**Instructions for the task:** Only the lines from the one with "RFID pin VCC: 5V -> GND" through the end of the data below belong in the answer, restated word for word, pictures excluded.

►

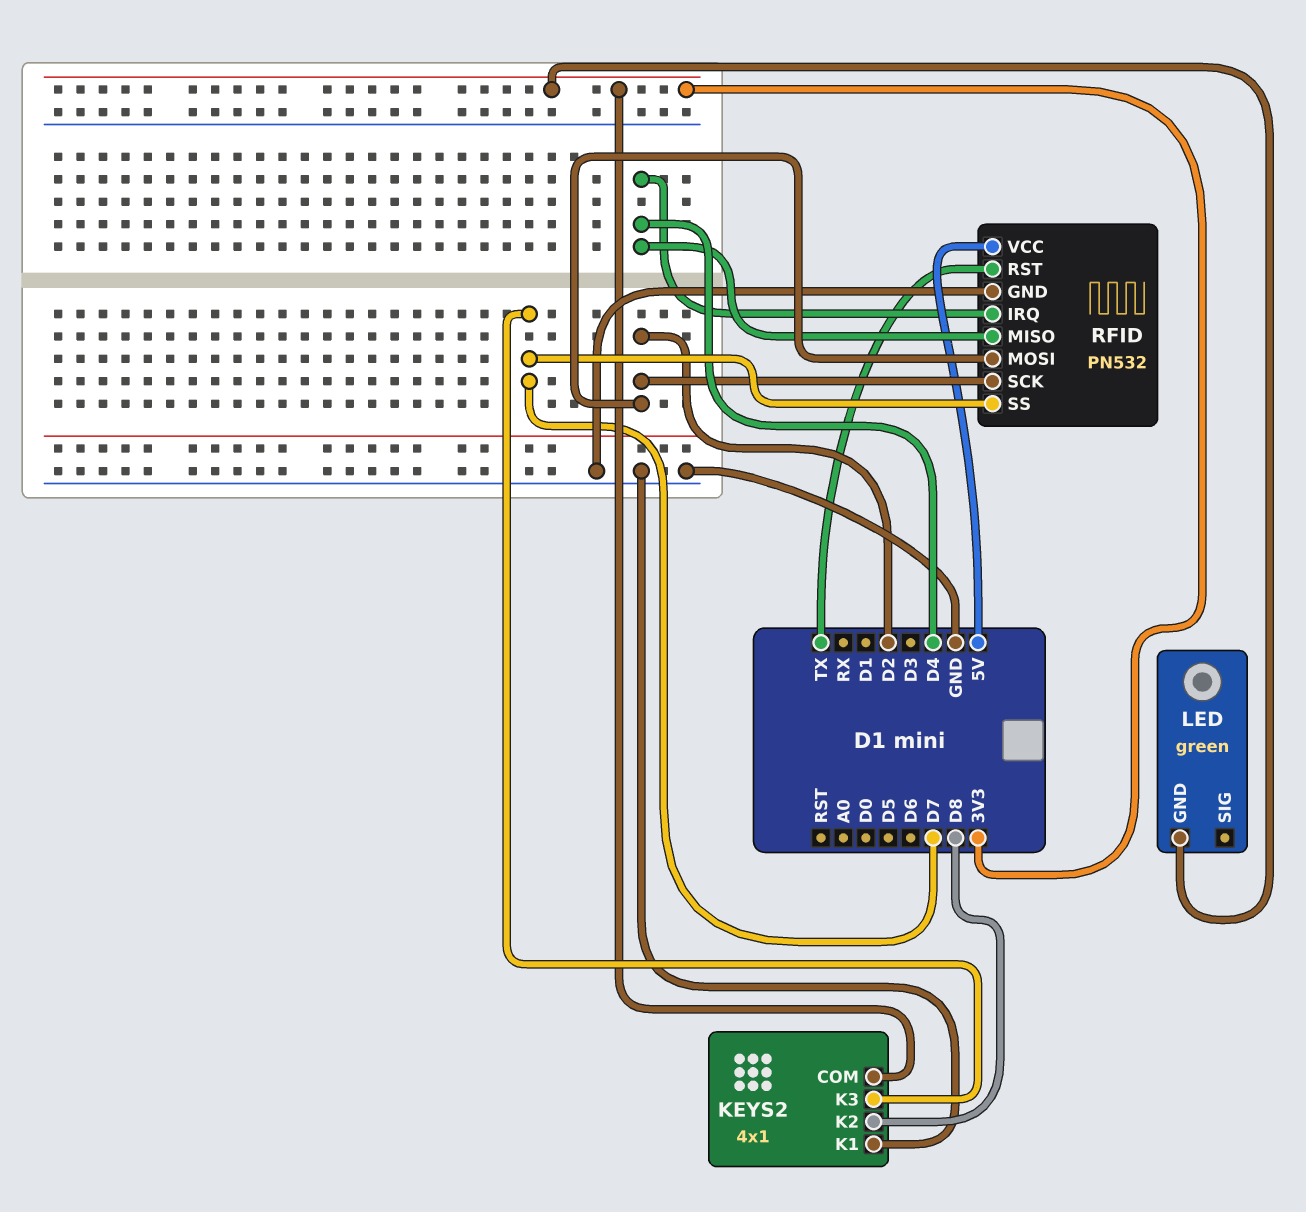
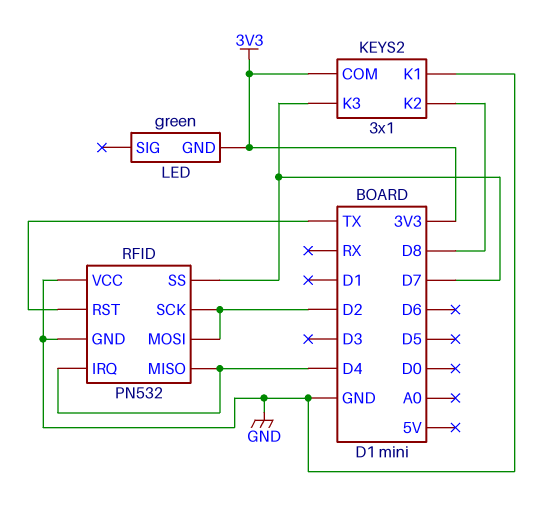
KEYS2: 4x1 -> 3x1
RFID pin VCC: 5V -> GND

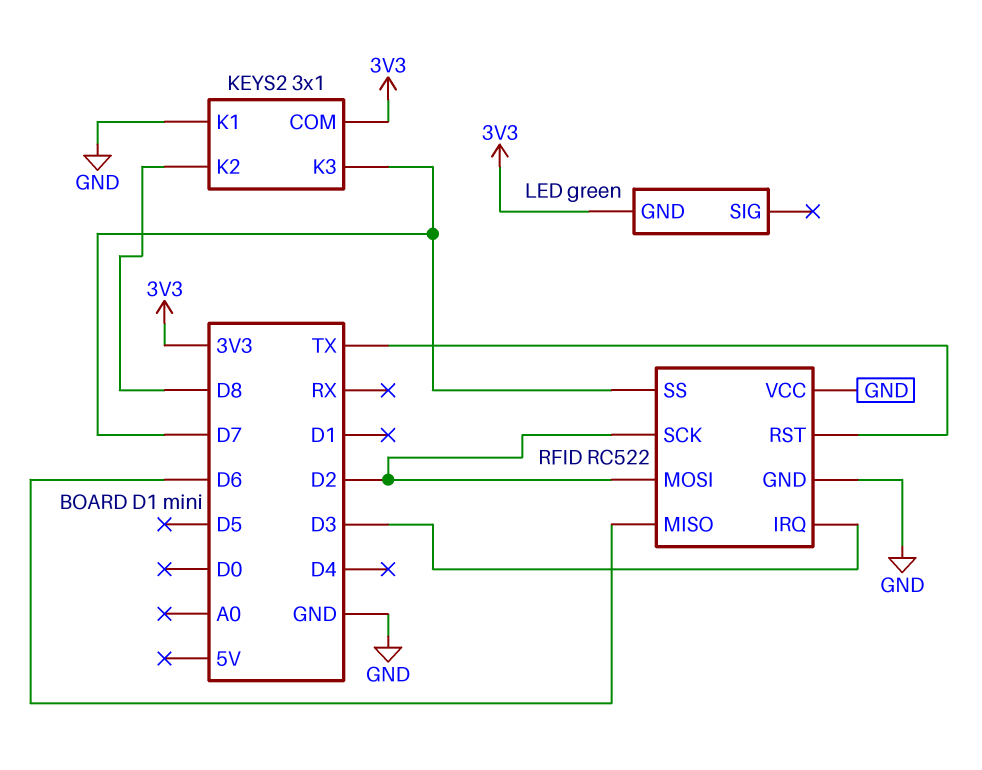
RFID: PN532 -> RC522
RFID pin IRQ: D4 -> D3
RFID pin MISO: D4 -> D6

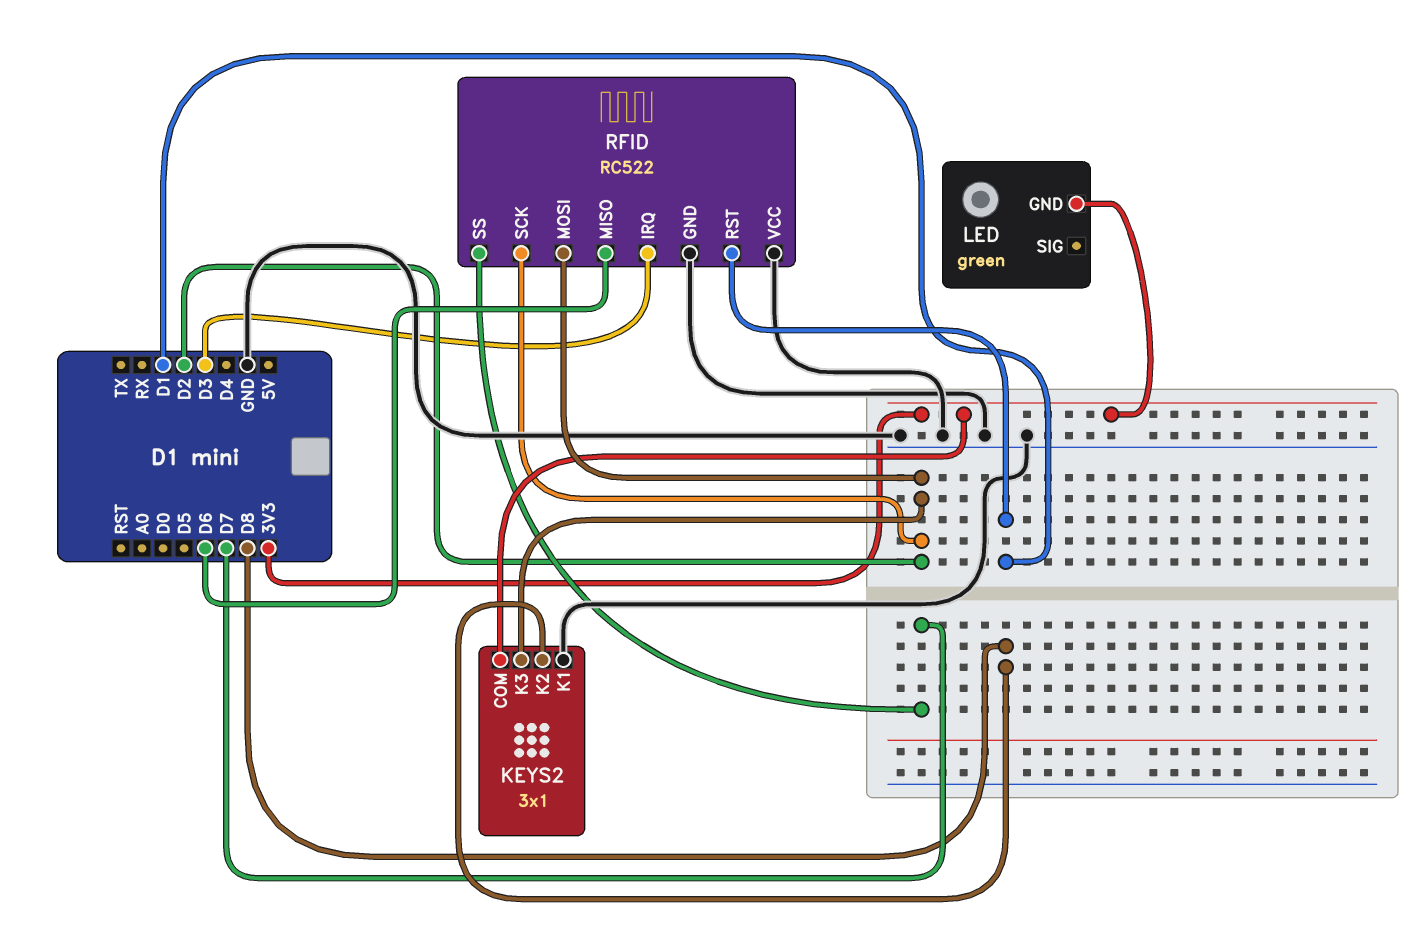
KEYS2 pin K3: D7 -> D2
RFID pin RST: TX -> D1

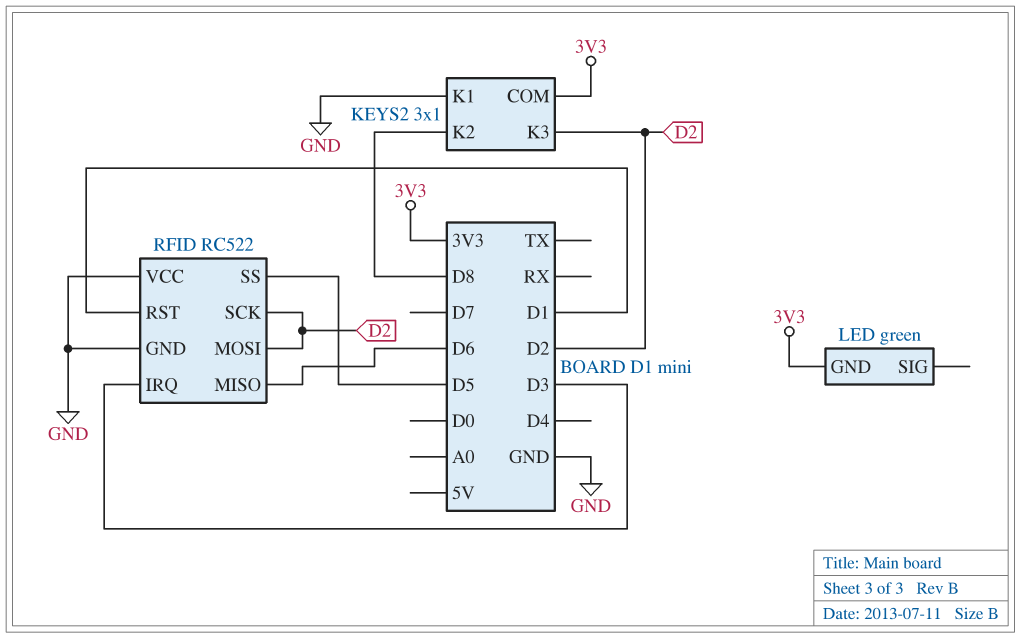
RFID pin SS: D7 -> D5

◄

**Exercise response:**
RFID pin VCC: 5V -> GND

RFID: PN532 -> RC522
RFID pin IRQ: D4 -> D3
RFID pin MISO: D4 -> D6

KEYS2 pin K3: D7 -> D2
RFID pin RST: TX -> D1

RFID pin SS: D7 -> D5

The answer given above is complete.